PROBLEM: Go to the line below that has "TOF1 pin XSHUT: D8 -> D5", print it and each line after it exactly, and stop after the line that has "TOF1 pin SCL: D2 -> D6"; leave out pictures.

PROVIDED DATA:
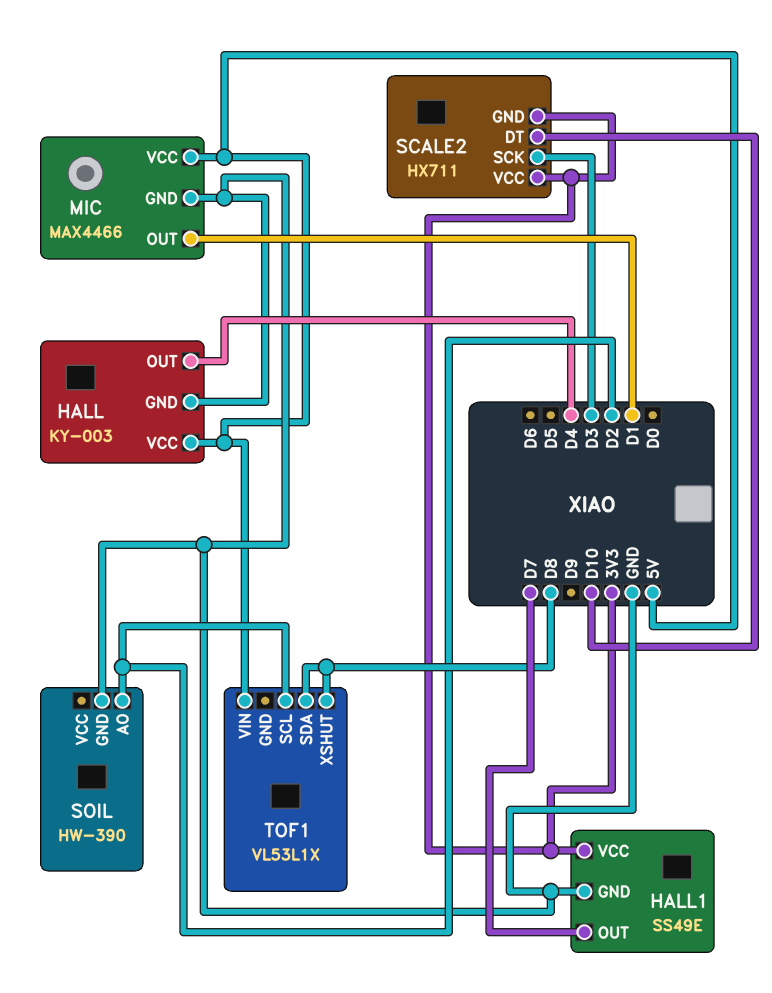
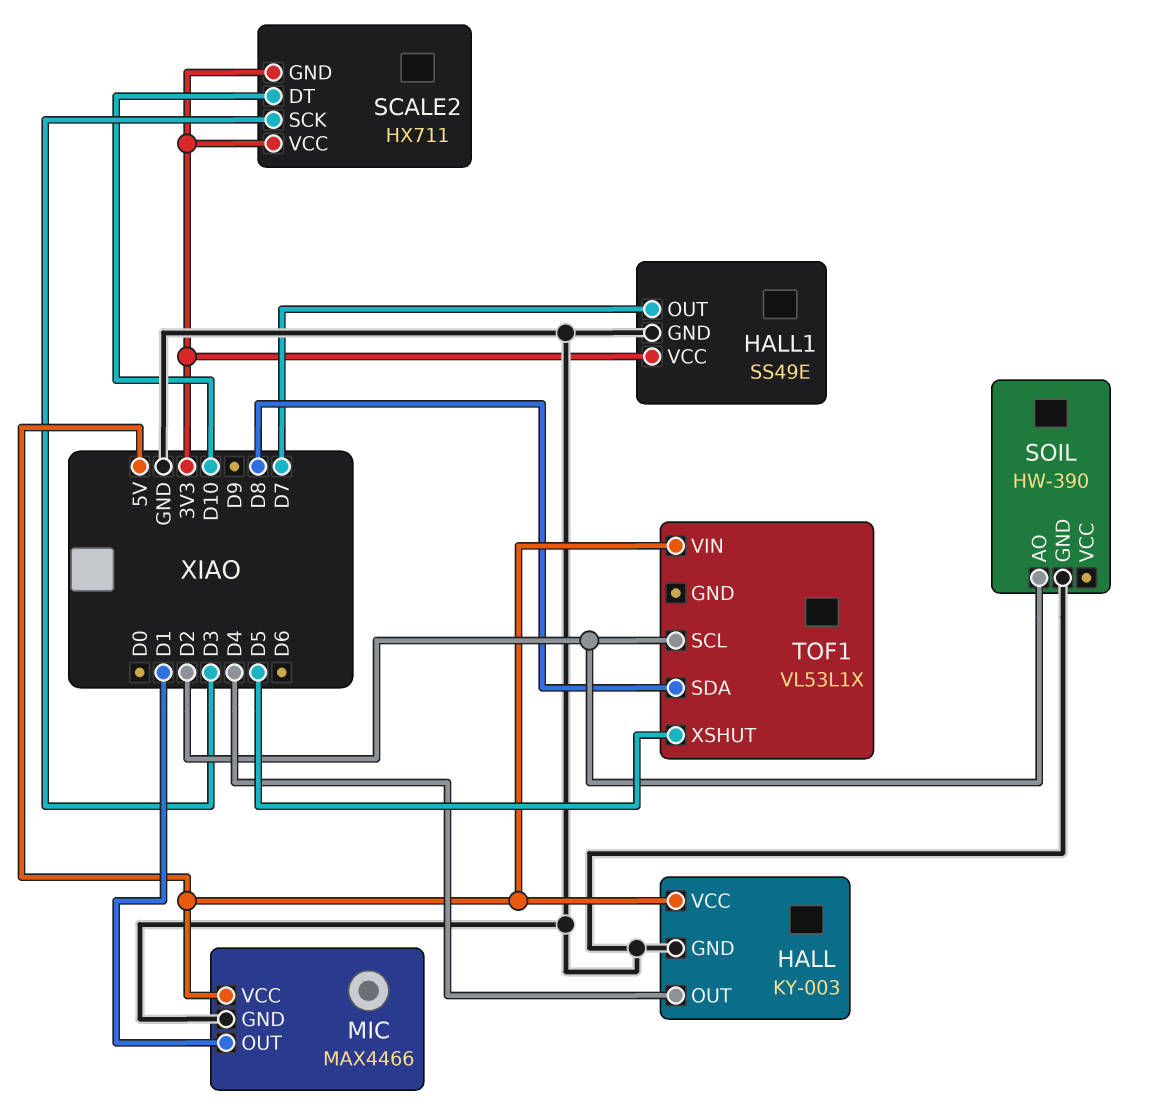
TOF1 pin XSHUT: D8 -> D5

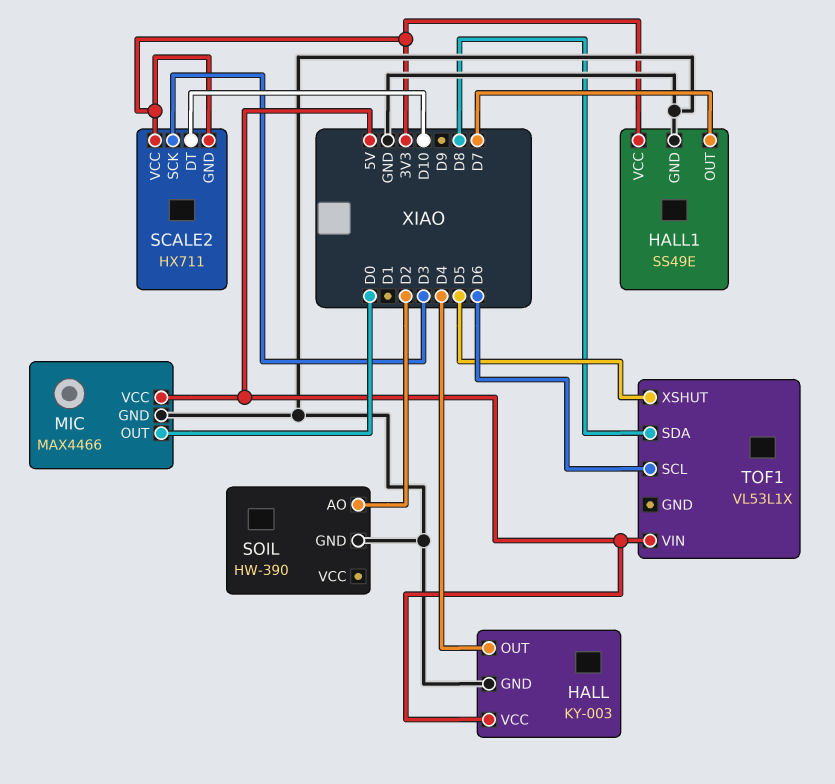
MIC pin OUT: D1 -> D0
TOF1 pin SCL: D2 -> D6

--

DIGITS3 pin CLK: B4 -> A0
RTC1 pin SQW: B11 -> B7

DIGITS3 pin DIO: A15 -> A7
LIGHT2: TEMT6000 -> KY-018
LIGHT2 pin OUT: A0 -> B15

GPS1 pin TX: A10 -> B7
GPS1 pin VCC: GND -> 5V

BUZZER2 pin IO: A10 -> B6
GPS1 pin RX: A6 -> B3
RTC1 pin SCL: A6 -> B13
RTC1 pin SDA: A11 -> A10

WRITTEN RESPONSE:
TOF1 pin XSHUT: D8 -> D5

MIC pin OUT: D1 -> D0
TOF1 pin SCL: D2 -> D6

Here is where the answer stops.